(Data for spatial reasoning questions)
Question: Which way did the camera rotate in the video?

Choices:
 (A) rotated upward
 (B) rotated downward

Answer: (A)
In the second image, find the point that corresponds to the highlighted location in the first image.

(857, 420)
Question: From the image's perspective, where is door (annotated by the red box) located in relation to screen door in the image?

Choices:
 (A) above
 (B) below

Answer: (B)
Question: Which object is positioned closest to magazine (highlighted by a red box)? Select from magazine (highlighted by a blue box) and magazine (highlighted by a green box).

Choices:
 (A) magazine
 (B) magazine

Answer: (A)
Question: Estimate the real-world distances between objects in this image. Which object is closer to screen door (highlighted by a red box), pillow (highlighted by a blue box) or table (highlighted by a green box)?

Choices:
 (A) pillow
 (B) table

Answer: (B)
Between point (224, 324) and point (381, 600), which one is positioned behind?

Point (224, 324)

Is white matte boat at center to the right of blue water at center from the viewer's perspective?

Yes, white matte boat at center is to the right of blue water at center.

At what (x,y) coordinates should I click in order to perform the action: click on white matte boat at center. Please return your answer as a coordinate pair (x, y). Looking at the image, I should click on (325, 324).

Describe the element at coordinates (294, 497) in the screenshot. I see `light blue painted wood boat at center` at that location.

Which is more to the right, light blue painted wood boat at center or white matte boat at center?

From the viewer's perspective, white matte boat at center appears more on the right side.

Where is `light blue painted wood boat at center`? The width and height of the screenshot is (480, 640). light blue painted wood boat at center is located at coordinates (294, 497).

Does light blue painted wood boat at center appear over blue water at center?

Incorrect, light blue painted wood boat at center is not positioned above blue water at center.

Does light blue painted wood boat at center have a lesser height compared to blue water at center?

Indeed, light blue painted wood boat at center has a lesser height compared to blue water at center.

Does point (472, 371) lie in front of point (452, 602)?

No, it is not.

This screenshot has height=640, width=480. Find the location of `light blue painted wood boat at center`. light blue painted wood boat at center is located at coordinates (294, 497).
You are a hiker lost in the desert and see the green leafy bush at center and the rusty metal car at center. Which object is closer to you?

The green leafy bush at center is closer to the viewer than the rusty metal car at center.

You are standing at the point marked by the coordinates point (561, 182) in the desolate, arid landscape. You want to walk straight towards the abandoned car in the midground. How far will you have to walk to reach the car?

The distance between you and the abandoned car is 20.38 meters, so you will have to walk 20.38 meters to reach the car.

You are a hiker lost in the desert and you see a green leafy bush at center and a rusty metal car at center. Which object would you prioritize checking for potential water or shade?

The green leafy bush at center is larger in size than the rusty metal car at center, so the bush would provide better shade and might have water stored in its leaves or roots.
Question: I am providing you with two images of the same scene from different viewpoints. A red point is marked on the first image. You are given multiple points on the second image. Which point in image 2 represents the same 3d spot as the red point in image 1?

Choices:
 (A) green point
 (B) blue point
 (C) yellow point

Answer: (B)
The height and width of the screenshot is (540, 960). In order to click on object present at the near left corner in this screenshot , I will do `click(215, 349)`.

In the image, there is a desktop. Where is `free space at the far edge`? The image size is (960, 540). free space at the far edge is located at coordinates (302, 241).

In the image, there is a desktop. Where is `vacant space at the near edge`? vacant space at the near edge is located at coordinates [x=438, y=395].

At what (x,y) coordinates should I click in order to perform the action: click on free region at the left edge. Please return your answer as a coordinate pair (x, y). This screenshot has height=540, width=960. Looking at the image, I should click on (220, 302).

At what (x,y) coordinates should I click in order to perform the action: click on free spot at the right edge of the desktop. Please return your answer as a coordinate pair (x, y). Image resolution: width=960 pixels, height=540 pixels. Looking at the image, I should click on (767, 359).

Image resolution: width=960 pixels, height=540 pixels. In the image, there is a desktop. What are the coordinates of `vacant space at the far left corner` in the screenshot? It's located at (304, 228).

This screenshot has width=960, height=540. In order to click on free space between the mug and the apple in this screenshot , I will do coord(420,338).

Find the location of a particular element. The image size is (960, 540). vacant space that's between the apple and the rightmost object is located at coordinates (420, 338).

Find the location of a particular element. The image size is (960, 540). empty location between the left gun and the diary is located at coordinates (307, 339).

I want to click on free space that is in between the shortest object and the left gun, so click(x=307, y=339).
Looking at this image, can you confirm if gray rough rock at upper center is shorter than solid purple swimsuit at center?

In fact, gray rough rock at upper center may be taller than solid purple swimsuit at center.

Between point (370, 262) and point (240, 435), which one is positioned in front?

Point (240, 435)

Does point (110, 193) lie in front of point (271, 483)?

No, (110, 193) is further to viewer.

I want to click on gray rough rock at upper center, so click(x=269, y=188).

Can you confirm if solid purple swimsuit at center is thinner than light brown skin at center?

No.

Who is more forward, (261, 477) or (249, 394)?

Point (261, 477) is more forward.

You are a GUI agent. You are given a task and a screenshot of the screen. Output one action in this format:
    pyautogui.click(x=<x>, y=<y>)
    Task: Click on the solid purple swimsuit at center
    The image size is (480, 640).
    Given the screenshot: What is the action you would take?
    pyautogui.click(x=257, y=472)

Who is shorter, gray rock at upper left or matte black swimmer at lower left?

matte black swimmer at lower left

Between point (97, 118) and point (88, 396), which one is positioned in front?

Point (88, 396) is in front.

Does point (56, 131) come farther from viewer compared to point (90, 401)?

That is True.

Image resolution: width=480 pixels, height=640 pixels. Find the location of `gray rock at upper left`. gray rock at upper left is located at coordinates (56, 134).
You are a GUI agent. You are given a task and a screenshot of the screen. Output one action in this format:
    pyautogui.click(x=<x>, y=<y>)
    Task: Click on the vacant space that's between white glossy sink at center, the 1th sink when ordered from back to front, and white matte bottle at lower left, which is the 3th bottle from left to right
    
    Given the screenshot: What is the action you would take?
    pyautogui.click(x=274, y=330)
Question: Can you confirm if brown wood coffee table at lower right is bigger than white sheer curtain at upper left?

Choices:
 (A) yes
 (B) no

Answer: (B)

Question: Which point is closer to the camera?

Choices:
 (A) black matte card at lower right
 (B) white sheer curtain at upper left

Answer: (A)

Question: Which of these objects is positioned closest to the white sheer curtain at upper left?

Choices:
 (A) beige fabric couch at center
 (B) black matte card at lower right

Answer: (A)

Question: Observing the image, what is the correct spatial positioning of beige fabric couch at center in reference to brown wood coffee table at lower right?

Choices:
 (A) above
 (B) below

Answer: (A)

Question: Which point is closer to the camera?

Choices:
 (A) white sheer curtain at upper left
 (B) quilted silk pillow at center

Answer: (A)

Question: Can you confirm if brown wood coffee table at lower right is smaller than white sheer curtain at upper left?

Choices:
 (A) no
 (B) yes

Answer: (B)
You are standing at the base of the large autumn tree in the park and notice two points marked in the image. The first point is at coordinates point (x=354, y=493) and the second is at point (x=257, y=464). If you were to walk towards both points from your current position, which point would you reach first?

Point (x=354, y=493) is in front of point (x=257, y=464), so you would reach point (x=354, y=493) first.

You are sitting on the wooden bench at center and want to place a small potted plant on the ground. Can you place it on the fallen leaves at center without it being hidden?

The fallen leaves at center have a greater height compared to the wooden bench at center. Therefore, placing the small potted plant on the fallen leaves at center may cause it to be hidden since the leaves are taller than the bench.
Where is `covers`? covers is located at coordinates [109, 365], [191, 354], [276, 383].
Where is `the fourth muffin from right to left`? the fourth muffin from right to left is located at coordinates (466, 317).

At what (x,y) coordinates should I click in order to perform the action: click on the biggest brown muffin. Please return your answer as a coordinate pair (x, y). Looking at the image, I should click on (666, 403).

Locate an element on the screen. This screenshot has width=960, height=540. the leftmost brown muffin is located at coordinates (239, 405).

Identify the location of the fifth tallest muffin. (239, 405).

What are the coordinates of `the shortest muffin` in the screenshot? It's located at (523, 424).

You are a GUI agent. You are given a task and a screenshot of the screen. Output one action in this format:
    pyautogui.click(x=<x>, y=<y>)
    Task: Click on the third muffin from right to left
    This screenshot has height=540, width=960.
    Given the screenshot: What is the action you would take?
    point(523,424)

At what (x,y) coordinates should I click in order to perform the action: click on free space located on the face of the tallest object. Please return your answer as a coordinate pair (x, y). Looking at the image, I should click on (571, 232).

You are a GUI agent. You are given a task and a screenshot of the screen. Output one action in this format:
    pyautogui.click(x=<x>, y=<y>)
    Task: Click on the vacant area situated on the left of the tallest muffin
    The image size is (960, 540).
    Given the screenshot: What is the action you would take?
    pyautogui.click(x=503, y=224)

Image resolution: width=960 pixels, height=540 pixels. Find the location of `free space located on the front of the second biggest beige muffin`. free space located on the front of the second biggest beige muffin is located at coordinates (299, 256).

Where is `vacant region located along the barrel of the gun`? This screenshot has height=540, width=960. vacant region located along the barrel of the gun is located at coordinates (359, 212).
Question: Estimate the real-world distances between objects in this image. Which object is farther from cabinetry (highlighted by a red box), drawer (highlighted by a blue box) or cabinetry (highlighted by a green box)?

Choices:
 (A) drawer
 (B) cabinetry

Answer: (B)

What to do: Please pick out every line in the material above that contains the word "forward" and copy each of those lines. Case counts.

Answer for this exercise:
Who is more forward, (261, 477) or (249, 394)?
Point (261, 477) is more forward.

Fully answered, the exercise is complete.